*** The records ***

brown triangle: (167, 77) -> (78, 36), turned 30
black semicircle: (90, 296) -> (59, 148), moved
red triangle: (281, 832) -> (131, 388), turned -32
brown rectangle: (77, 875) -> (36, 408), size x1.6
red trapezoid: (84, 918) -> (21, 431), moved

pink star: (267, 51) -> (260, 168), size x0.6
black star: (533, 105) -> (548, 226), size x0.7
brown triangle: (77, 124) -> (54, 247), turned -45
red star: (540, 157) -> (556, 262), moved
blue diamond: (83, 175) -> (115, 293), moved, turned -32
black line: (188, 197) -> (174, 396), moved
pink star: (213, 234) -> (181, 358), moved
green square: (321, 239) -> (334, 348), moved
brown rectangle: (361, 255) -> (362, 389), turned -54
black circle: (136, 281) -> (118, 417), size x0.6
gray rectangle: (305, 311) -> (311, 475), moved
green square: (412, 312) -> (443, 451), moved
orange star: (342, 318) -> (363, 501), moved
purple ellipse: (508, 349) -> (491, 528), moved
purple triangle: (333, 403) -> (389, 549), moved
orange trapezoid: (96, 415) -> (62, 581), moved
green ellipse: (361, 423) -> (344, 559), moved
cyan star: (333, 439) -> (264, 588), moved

*** End of The records ***
*** The records ***

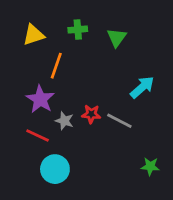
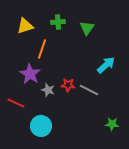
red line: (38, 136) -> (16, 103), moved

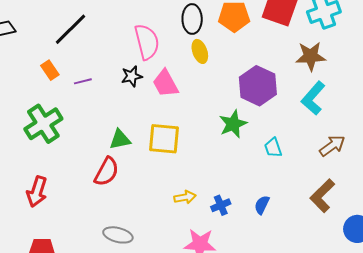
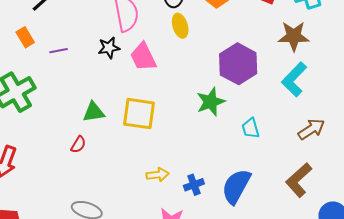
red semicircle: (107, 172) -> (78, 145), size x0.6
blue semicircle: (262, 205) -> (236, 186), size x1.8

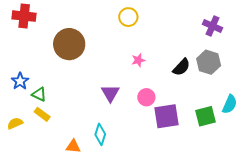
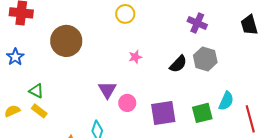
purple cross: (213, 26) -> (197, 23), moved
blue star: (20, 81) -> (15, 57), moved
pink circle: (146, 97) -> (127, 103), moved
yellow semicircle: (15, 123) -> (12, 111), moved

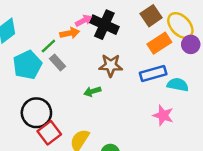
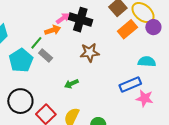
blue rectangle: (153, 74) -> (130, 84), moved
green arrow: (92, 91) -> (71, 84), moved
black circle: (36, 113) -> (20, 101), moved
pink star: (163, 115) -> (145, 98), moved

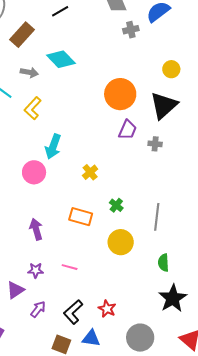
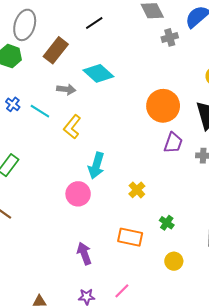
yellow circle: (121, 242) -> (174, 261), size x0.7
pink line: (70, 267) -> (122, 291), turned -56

*** End of The records ***

(About this task) Return the span of lines in the data above that opens at the line with "brown rectangle: (361, 255)" and closes at the line with "cyan star: (333, 439) -> (264, 588), moved", exactly, ends included, nothing else.

(Exercise output)
brown rectangle: (361, 255) -> (362, 389), turned -54
black circle: (136, 281) -> (118, 417), size x0.6
gray rectangle: (305, 311) -> (311, 475), moved
green square: (412, 312) -> (443, 451), moved
orange star: (342, 318) -> (363, 501), moved
purple ellipse: (508, 349) -> (491, 528), moved
purple triangle: (333, 403) -> (389, 549), moved
orange trapezoid: (96, 415) -> (62, 581), moved
green ellipse: (361, 423) -> (344, 559), moved
cyan star: (333, 439) -> (264, 588), moved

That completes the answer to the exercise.